◆ REQUIREMENT: For this exercise, output the line containing "D1: LED yellow (A N003, K N001) -> none" and every line after it through the end of the records, exactly, and no other line.

——————————

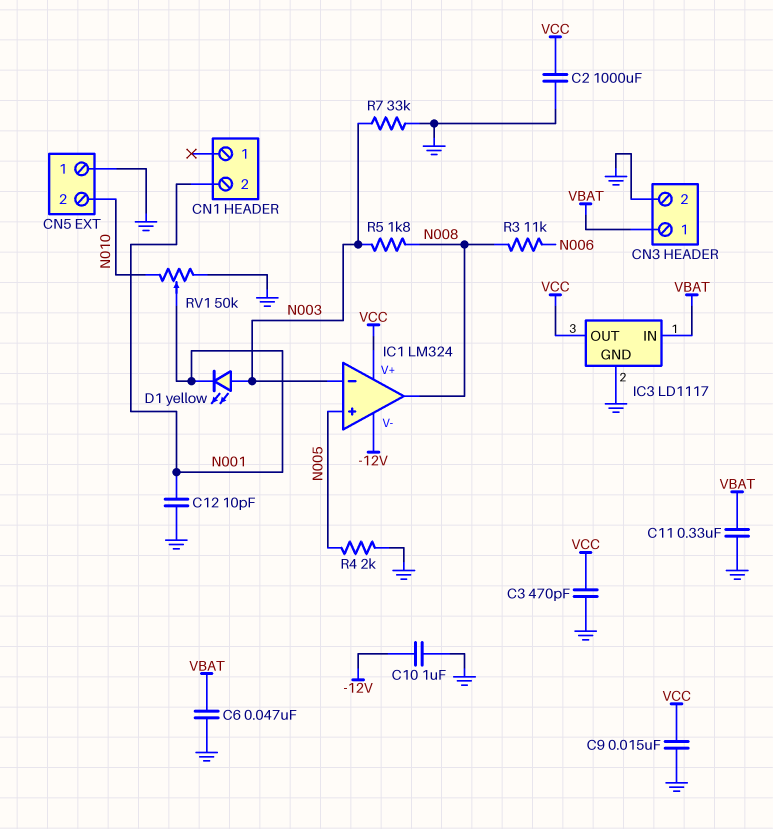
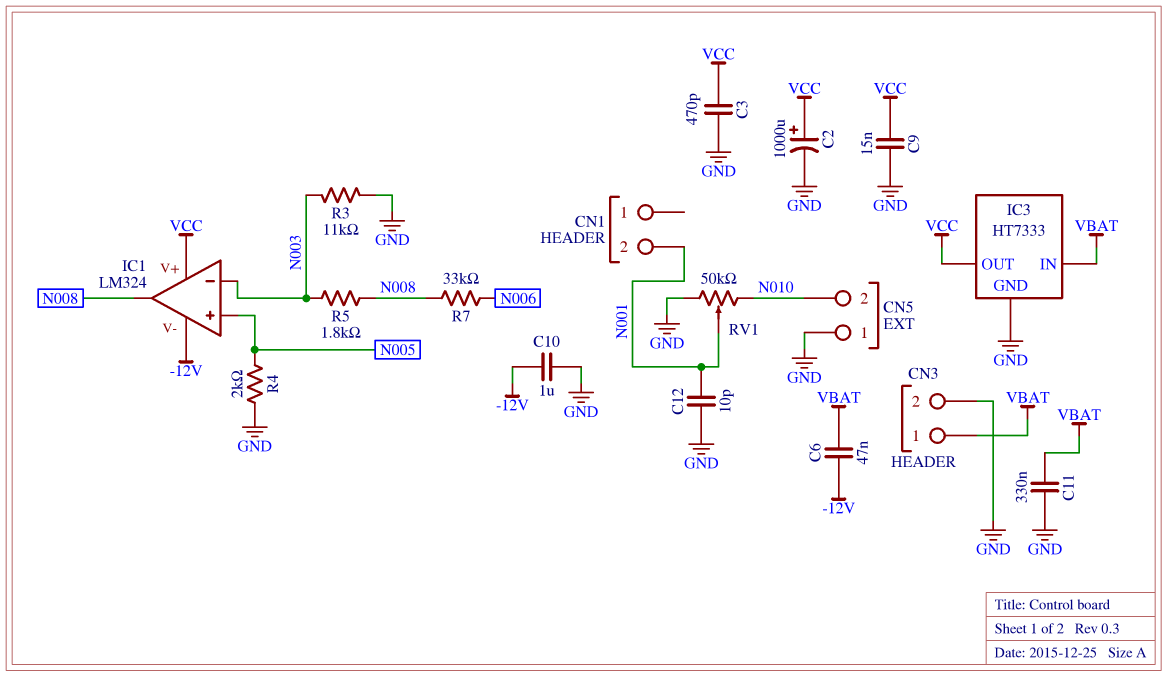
C2: 1000uF (GND, VCC) -> 1000uF (plus VCC, minus GND)
C6: 47nF (GND, VBAT) -> 47nF (-12V, VBAT)
D1: LED yellow (A N003, K N001) -> none
IC3: LD1117 -> HT7333
R3: 11k (N006, N008) -> 11k (GND, N003)
R7: 33k (GND, N003) -> 33k (N006, N008)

——————————

◆ RESULT FOR THIS TASK:
D1: LED yellow (A N003, K N001) -> none
IC3: LD1117 -> HT7333
R3: 11k (N006, N008) -> 11k (GND, N003)
R7: 33k (GND, N003) -> 33k (N006, N008)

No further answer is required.